## START Information shown

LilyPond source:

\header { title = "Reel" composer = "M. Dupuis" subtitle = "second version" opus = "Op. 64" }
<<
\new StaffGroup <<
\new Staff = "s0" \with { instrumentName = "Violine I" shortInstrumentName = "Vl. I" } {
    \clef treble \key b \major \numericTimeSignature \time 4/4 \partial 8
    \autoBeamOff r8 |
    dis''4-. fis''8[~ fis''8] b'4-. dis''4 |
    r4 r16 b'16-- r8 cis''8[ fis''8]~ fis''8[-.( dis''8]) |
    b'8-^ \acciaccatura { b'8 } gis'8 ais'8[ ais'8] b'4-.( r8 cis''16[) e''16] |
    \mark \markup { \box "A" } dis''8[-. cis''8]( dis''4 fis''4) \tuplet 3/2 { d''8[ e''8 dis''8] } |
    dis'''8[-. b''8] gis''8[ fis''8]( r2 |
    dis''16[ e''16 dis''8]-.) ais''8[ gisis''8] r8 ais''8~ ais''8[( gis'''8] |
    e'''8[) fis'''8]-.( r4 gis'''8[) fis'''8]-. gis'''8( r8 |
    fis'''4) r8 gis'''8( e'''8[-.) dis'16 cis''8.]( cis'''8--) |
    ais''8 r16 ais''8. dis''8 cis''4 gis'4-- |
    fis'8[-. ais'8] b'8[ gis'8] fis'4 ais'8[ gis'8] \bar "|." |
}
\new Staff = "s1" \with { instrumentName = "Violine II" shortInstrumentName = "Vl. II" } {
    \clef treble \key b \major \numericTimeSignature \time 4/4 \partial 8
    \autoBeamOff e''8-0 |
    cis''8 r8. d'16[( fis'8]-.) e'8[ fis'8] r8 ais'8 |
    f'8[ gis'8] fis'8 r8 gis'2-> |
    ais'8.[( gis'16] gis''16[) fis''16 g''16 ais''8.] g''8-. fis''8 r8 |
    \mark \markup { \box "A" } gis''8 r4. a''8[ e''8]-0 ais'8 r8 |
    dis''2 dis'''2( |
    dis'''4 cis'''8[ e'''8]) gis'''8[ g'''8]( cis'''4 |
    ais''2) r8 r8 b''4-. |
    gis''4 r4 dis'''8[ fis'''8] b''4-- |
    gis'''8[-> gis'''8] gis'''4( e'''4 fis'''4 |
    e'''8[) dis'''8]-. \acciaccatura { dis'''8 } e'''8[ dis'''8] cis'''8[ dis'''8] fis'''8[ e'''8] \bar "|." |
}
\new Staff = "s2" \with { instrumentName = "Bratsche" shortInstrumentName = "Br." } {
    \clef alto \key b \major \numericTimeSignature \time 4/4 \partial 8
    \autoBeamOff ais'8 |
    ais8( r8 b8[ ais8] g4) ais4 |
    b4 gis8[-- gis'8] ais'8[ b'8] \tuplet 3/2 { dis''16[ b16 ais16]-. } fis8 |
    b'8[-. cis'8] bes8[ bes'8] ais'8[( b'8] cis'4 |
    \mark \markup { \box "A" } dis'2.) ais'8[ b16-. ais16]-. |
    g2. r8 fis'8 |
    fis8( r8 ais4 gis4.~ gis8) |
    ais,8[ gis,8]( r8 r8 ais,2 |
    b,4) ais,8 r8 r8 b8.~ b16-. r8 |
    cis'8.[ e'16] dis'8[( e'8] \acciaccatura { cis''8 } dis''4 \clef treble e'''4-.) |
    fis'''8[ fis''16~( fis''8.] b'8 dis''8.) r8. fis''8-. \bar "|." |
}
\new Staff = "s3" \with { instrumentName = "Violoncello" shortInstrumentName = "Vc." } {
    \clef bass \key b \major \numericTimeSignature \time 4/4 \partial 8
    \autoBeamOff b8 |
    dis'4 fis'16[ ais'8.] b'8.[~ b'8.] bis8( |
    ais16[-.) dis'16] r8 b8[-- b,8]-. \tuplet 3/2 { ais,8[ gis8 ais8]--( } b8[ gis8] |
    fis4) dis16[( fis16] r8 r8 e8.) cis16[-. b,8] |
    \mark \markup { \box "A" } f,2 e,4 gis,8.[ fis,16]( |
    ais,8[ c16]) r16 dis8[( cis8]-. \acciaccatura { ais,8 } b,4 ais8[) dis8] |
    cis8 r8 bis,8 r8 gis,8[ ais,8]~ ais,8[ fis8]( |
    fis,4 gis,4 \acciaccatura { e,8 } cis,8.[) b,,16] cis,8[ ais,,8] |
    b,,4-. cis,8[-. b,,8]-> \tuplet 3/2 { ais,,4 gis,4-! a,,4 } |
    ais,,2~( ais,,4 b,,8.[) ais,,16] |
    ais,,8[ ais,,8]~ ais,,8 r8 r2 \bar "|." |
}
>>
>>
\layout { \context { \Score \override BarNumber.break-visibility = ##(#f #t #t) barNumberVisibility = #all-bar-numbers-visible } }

## END Information shown

● **Written instruction**
List every line in the records above that contains the string "numericTimeSignature", matching case exactly.

● **Solution for this problem**
    \clef treble \key b \major \numericTimeSignature \time 4/4 \partial 8
    \clef treble \key b \major \numericTimeSignature \time 4/4 \partial 8
    \clef alto \key b \major \numericTimeSignature \time 4/4 \partial 8
    \clef bass \key b \major \numericTimeSignature \time 4/4 \partial 8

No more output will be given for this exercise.